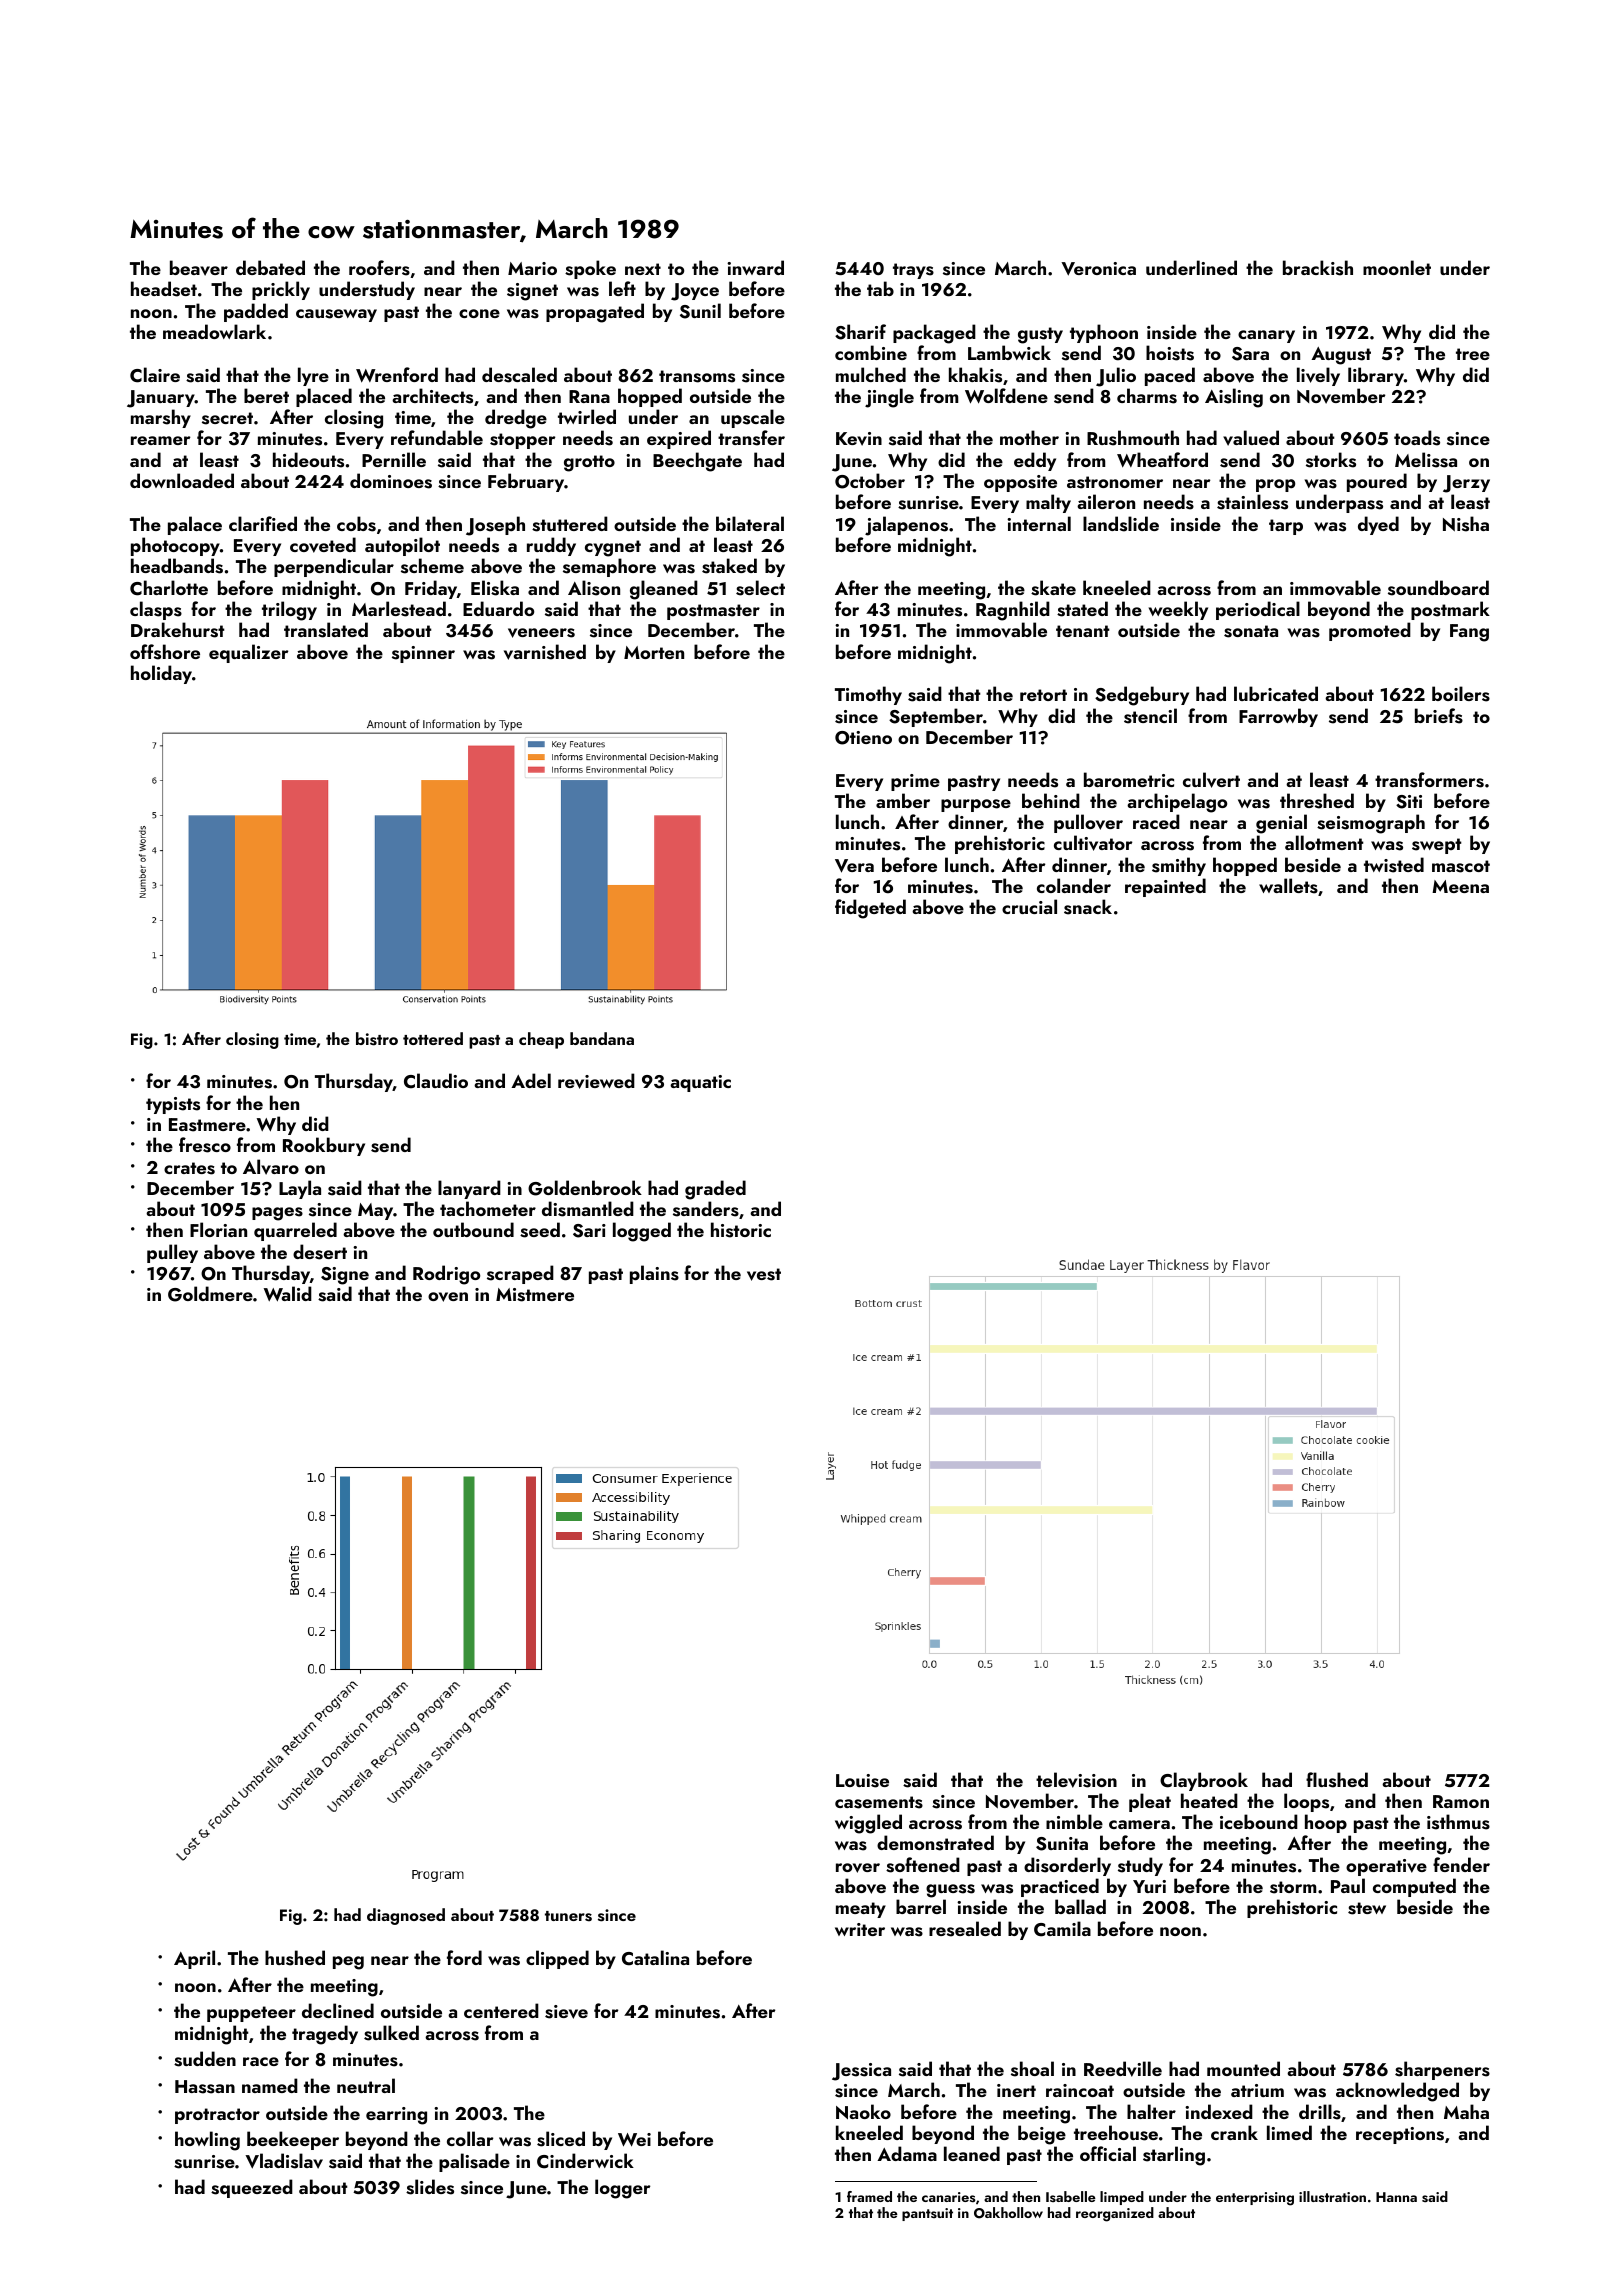 The width and height of the page is (1620, 2292). Describe the element at coordinates (700, 1083) in the page. I see `aquatic` at that location.
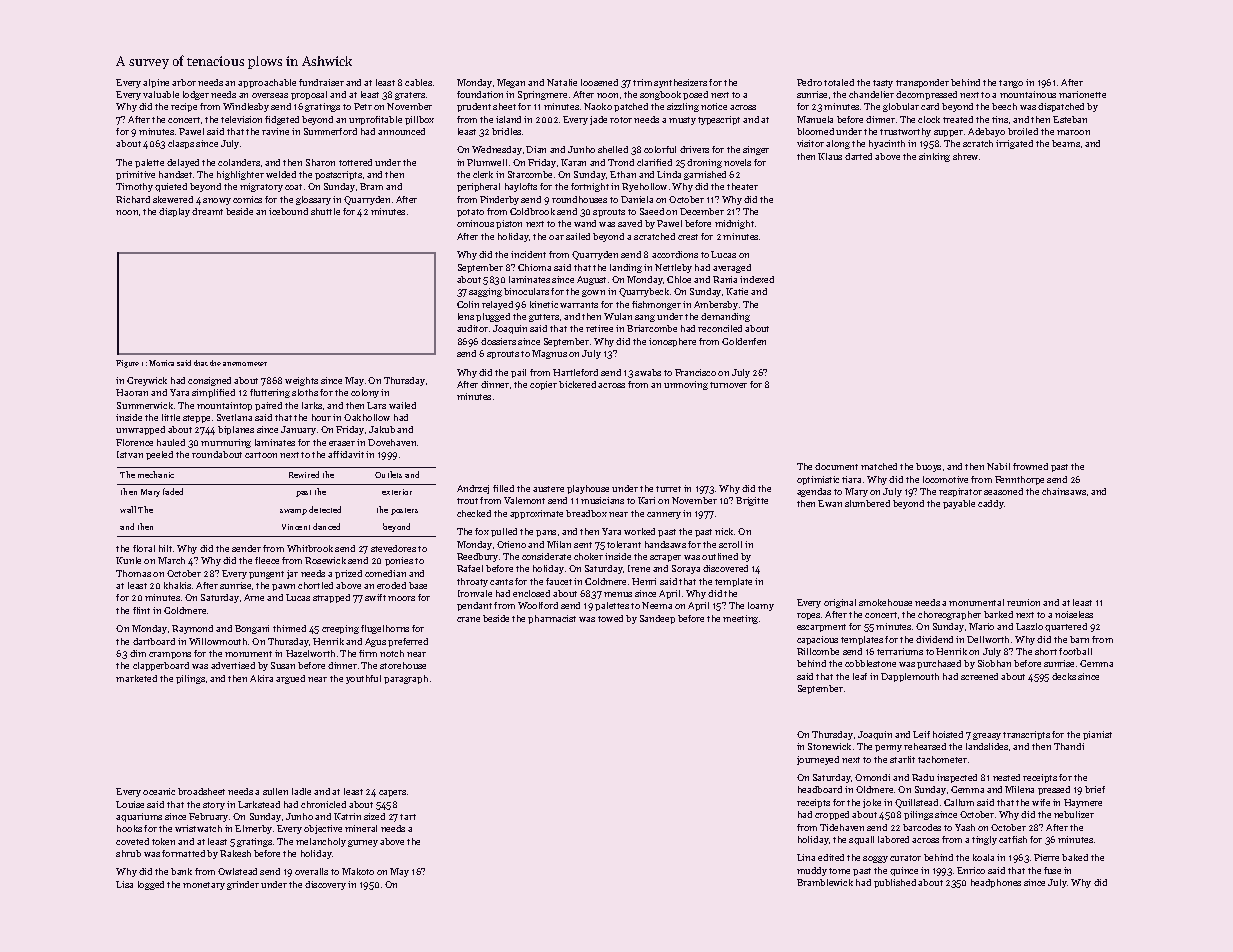  I want to click on muddy, so click(812, 871).
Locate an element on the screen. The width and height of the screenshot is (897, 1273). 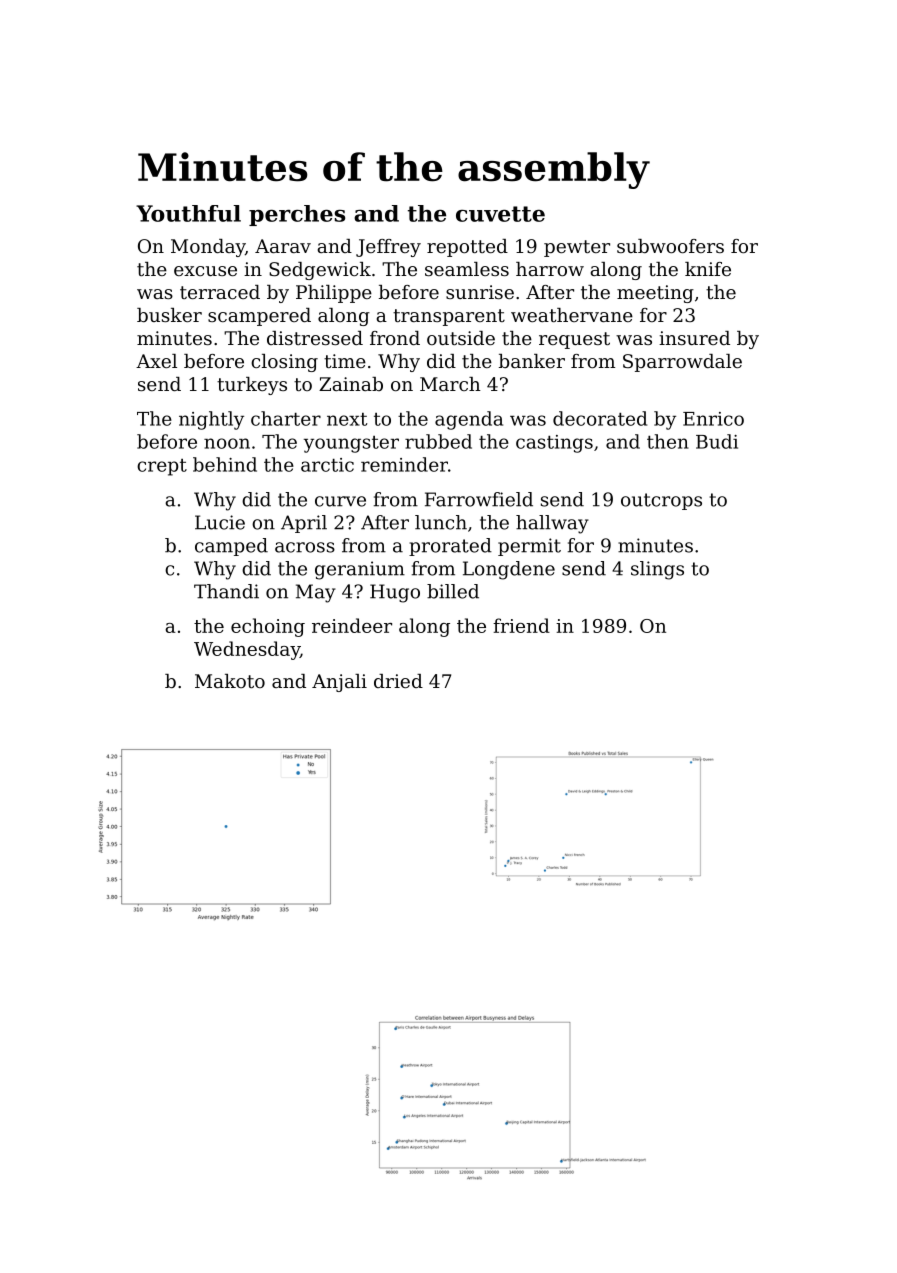
outcrops is located at coordinates (661, 501).
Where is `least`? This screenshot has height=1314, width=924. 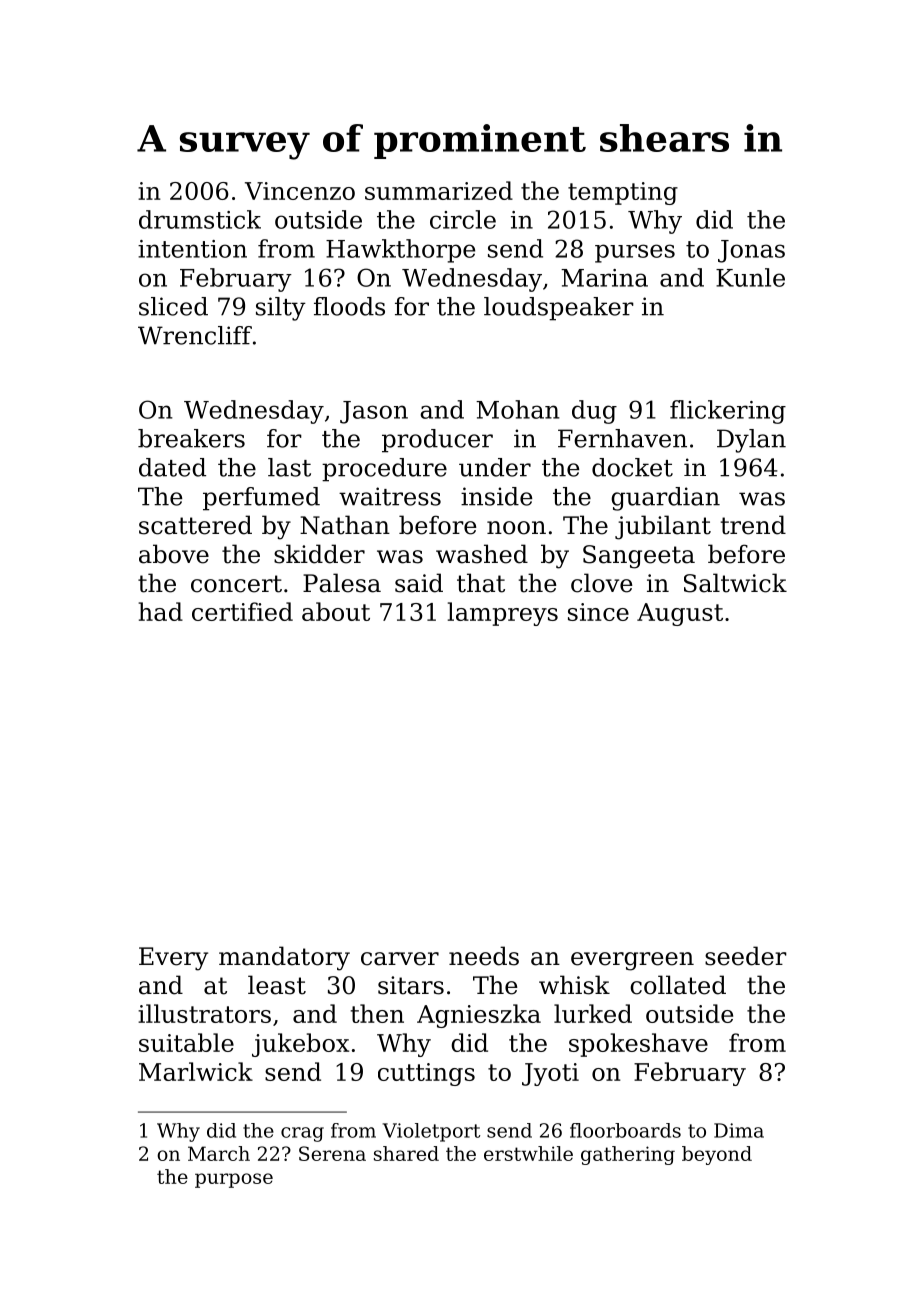
least is located at coordinates (277, 985).
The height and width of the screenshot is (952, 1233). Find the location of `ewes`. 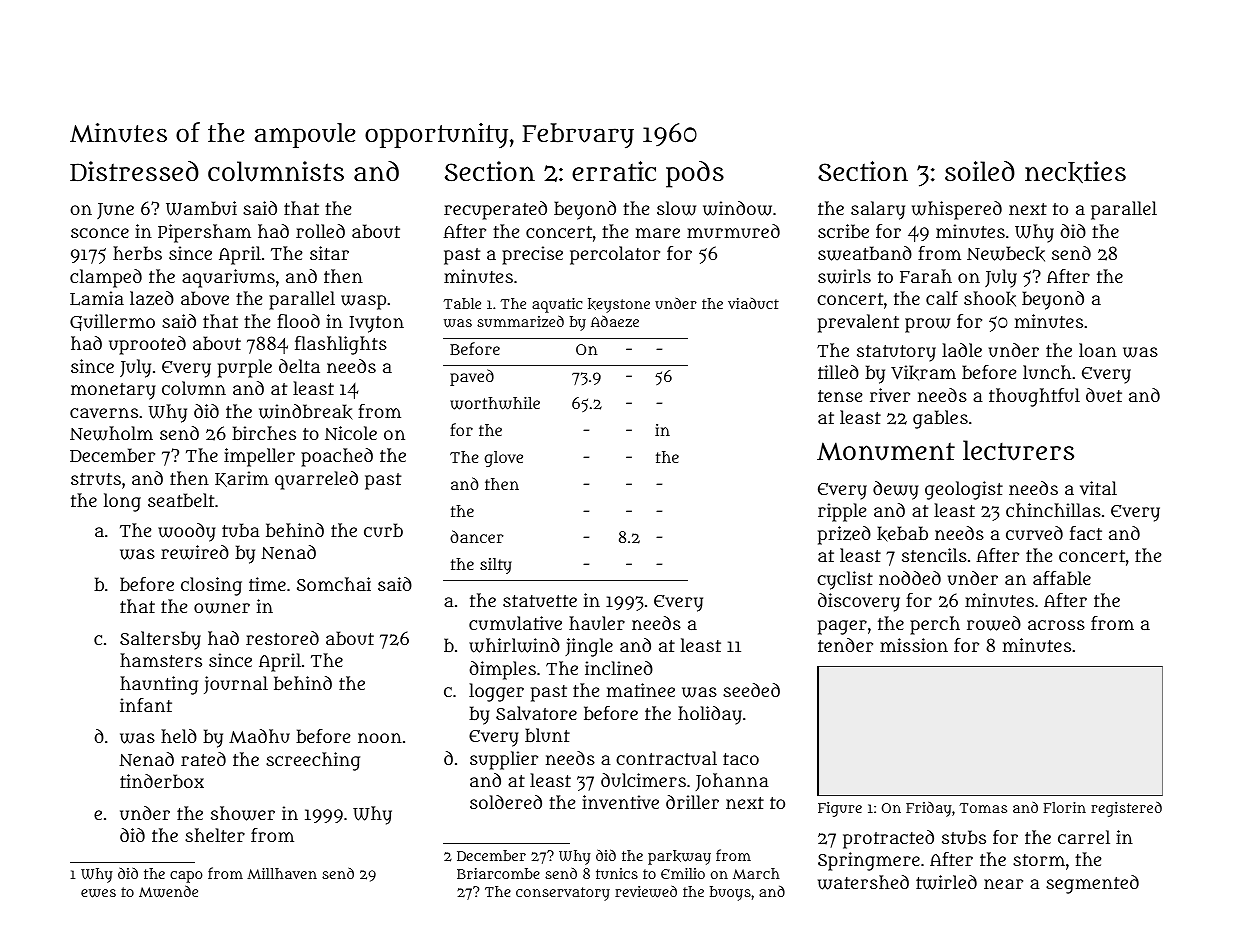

****

= SET EXERCISE =
Reproduce all of the entries above word for word, leaving out the pictures.

= FULL SOLUTION =
 The width and height of the page is (1620, 2292). Describe the element at coordinates (700, 1083) in the page. I see `aquatic` at that location.
  I want to click on muddy, so click(812, 871).
Locate an element on the screen. The width and height of the screenshot is (897, 1273). 
outcrops is located at coordinates (661, 501).
Where is `least`? This screenshot has height=1314, width=924. 
least is located at coordinates (277, 985).
The height and width of the screenshot is (952, 1233). Find the location of `ewes`. 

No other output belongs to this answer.